*WHAT YOU NEED TO DO*. Your task is to transcribe all the entries exactly, excluding pictures.

BEGIN

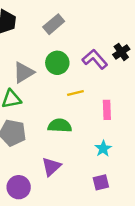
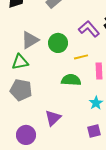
green circle: (57, 63) -> (58, 43), moved
yellow line: (75, 93) -> (81, 57), moved
green semicircle: (60, 126) -> (71, 80), moved

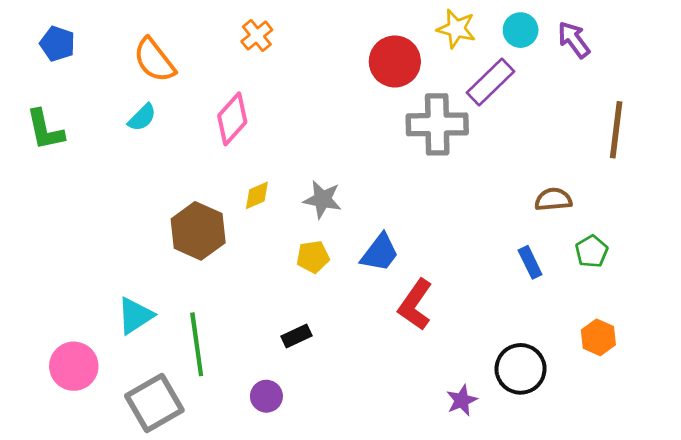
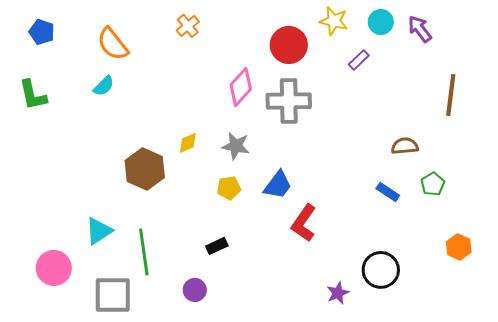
purple rectangle: (490, 82) -> (359, 60), size x0.6
pink diamond: (232, 119) -> (241, 87), moved
gray cross: (437, 124) -> (289, 101), moved
blue rectangle: (530, 262) -> (388, 192), turned -30
orange hexagon: (598, 337) -> (459, 247), moved
gray square: (154, 403) -> (113, 295), turned 30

END

*TASK RESULT*.
green circle: (57, 63) -> (58, 43), moved
yellow line: (75, 93) -> (81, 57), moved
green semicircle: (60, 126) -> (71, 80), moved

purple rectangle: (490, 82) -> (359, 60), size x0.6
pink diamond: (232, 119) -> (241, 87), moved
gray cross: (437, 124) -> (289, 101), moved
blue rectangle: (530, 262) -> (388, 192), turned -30
orange hexagon: (598, 337) -> (459, 247), moved
gray square: (154, 403) -> (113, 295), turned 30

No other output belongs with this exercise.